Task description> Once the line containing "white cylinder [218,329,252,384]" is found, please set it down along with each following line, exactly, to the end of the material.

Records shown>
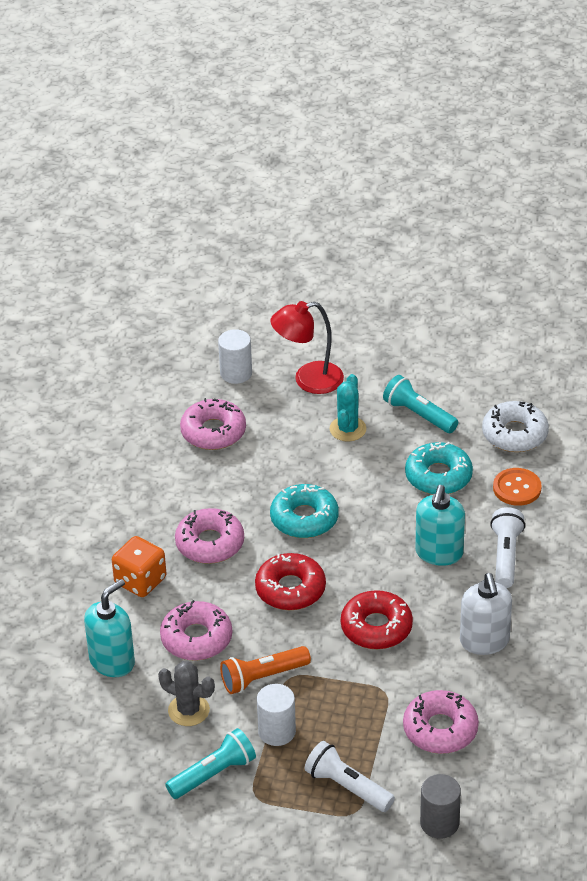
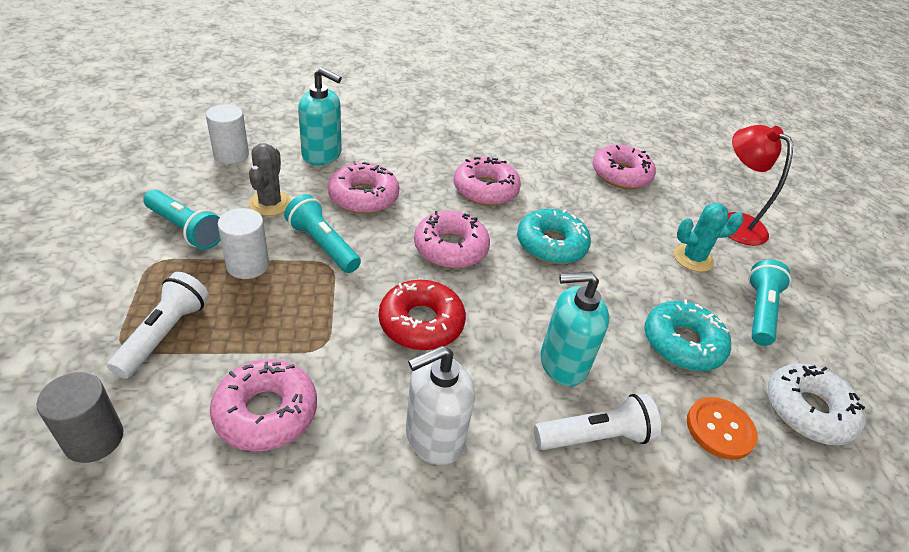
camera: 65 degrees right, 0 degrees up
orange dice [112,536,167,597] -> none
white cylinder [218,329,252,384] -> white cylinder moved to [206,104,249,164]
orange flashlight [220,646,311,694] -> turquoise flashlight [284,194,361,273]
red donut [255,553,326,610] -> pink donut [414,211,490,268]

Solution for this exercise>
white cylinder [218,329,252,384] -> white cylinder moved to [206,104,249,164]
orange flashlight [220,646,311,694] -> turquoise flashlight [284,194,361,273]
red donut [255,553,326,610] -> pink donut [414,211,490,268]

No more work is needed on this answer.